PROBLEM DETAILS: Go through the material and pull out every line with the string "green" in it.

INFORMATION GIVEN:
((

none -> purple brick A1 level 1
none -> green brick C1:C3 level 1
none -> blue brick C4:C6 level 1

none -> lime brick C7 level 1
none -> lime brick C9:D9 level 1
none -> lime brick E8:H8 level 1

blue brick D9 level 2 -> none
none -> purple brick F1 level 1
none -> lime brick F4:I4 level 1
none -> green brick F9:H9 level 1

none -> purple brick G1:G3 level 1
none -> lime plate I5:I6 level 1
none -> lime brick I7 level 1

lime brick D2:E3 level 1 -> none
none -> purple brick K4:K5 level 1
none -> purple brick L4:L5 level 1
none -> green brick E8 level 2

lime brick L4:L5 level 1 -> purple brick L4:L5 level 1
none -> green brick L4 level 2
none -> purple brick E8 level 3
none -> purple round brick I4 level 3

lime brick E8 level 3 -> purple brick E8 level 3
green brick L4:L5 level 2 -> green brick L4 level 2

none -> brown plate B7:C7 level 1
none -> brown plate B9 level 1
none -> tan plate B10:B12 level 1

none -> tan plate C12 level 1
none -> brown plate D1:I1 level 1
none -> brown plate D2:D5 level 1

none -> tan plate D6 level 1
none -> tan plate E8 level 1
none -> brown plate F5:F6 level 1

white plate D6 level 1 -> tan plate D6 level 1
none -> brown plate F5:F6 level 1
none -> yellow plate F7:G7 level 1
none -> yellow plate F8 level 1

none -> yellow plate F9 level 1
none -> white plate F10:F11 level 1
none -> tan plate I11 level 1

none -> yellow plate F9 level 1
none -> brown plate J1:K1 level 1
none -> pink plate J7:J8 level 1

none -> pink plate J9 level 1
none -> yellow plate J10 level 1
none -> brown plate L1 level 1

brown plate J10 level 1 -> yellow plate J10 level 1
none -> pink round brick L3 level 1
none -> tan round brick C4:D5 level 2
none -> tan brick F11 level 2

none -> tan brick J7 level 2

))

OUTPUT:
none -> green brick C1:C3 level 1
none -> green brick F9:H9 level 1
none -> green brick E8 level 2
none -> green brick L4 level 2
green brick L4:L5 level 2 -> green brick L4 level 2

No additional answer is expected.